# YOUR OBJECTIVE
For each line below that includes the string "orange", show the whole line.

[DATA FOR ANALYSIS Boundary: Start]

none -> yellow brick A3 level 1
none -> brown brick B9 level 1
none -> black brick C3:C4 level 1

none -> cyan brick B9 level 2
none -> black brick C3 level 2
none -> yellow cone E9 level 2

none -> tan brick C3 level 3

[DATA FOR ANALYSIS Boundary: End]
[DATA FOR ANALYSIS Boundary: Start]

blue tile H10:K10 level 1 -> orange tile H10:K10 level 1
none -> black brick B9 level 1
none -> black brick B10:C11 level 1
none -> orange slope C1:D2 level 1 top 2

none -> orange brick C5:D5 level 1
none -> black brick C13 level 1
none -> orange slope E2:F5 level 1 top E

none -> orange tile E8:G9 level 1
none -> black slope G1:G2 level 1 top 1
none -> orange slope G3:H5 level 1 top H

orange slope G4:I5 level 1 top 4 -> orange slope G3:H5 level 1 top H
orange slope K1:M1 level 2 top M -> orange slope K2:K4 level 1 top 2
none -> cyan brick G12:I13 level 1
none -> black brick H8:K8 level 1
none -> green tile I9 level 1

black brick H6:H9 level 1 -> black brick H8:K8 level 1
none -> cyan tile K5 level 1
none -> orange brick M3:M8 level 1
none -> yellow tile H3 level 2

[DATA FOR ANALYSIS Boundary: End]

# FINISHED EXERCISE
blue tile H10:K10 level 1 -> orange tile H10:K10 level 1
none -> orange slope C1:D2 level 1 top 2
none -> orange brick C5:D5 level 1
none -> orange slope E2:F5 level 1 top E
none -> orange tile E8:G9 level 1
none -> orange slope G3:H5 level 1 top H
orange slope G4:I5 level 1 top 4 -> orange slope G3:H5 level 1 top H
orange slope K1:M1 level 2 top M -> orange slope K2:K4 level 1 top 2
none -> orange brick M3:M8 level 1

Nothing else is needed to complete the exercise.